Work required >> Check every line below for the string "recolor". Copy the ones that have it.

Data shown >>
--
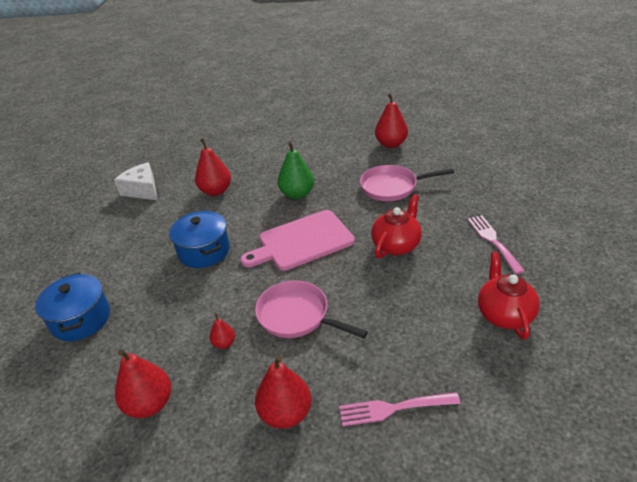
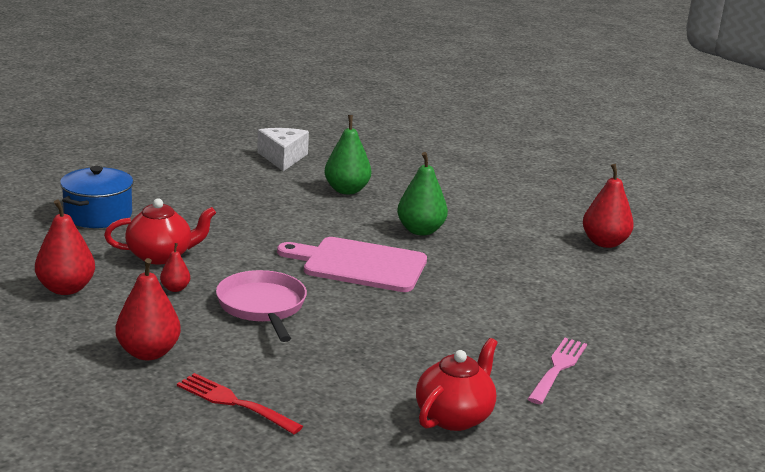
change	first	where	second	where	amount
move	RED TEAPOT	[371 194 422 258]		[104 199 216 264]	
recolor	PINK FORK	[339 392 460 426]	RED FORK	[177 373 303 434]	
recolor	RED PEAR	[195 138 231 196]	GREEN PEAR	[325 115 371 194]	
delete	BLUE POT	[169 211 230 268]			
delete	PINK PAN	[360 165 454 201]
--
Answer to this task >>
recolor	PINK FORK	[339 392 460 426]	RED FORK	[177 373 303 434]	
recolor	RED PEAR	[195 138 231 196]	GREEN PEAR	[325 115 371 194]	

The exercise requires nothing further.